--- SHORT EXERCISE ---
Copy out word for word the lines of the listing below, starting at the line with "gray diamond: rotated" and ending with the line with "cyan diamond: moved 3 px up", both included.

--- EXTRACTED ENTRIES ---

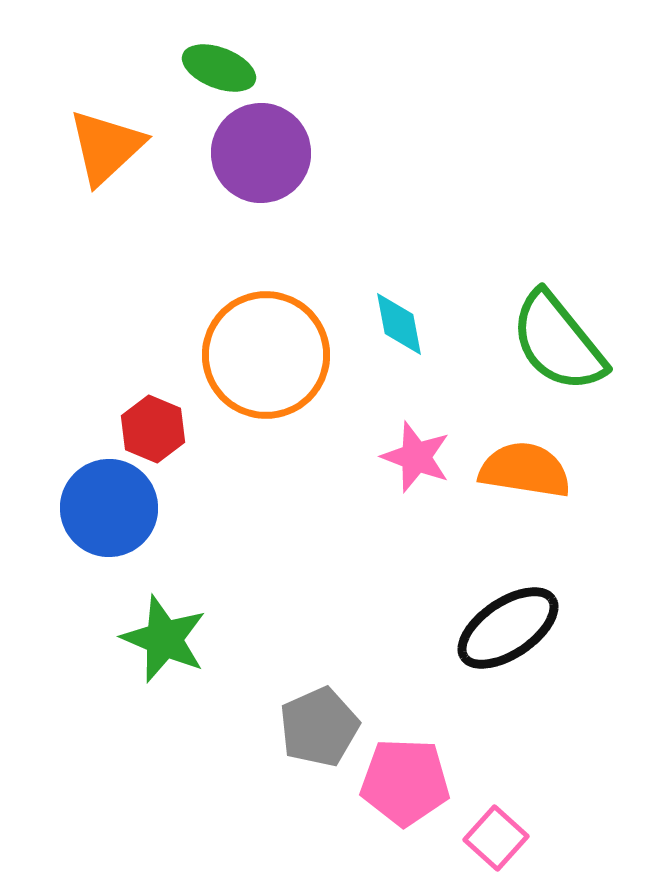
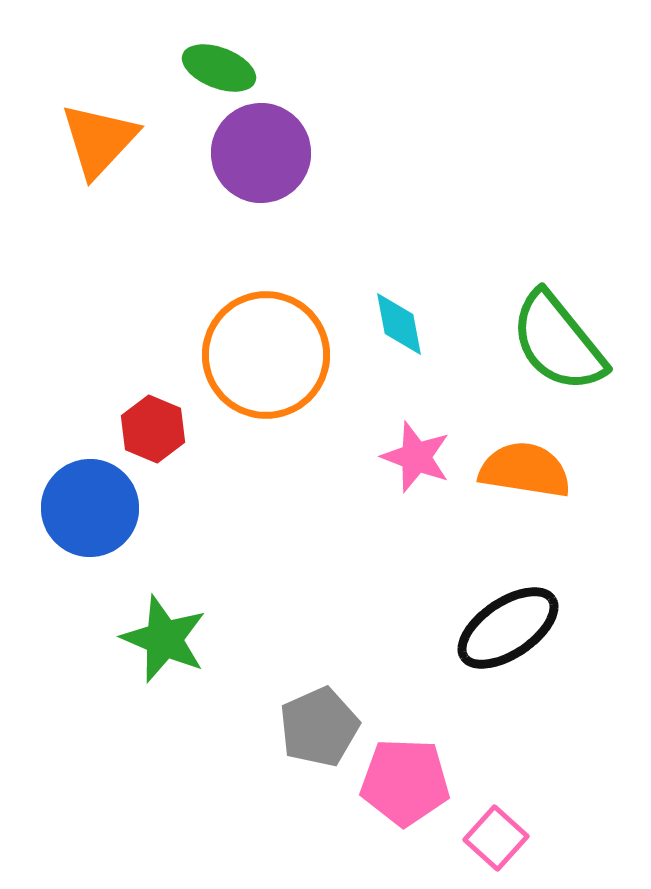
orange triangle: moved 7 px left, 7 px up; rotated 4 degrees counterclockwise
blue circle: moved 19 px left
* * *
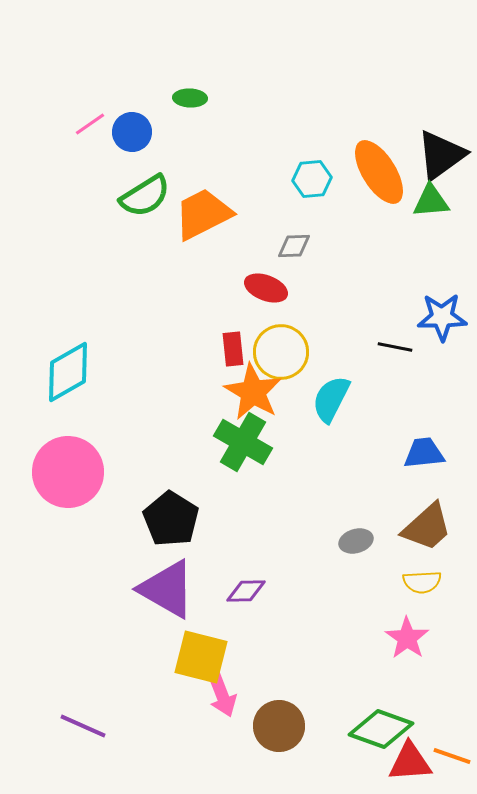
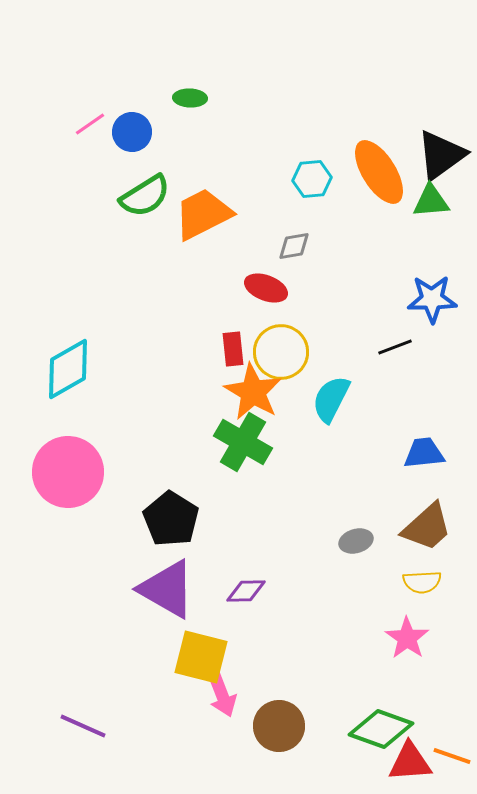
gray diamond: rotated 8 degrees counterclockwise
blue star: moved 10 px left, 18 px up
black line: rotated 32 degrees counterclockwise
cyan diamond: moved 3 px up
---
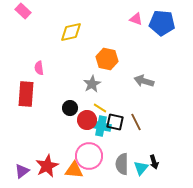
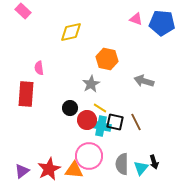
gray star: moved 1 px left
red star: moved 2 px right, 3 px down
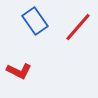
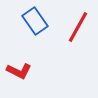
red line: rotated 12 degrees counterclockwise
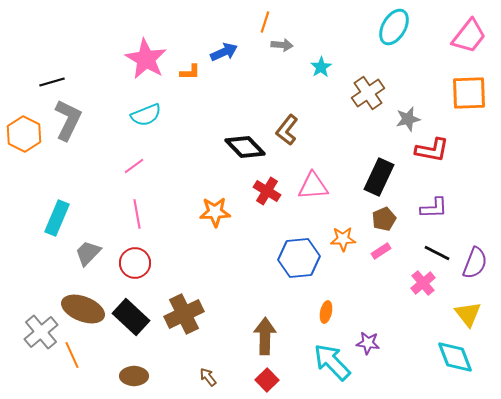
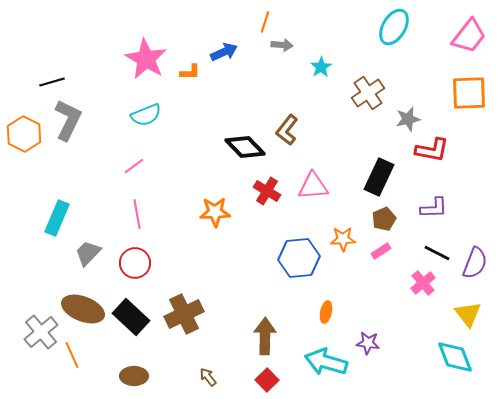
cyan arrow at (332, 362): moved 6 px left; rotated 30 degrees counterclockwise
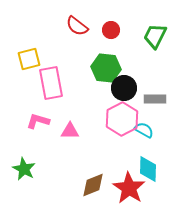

--- REPLY ---
gray diamond: rotated 8 degrees counterclockwise
blue star: moved 10 px left, 18 px up
black line: rotated 32 degrees counterclockwise
cyan diamond: moved 3 px up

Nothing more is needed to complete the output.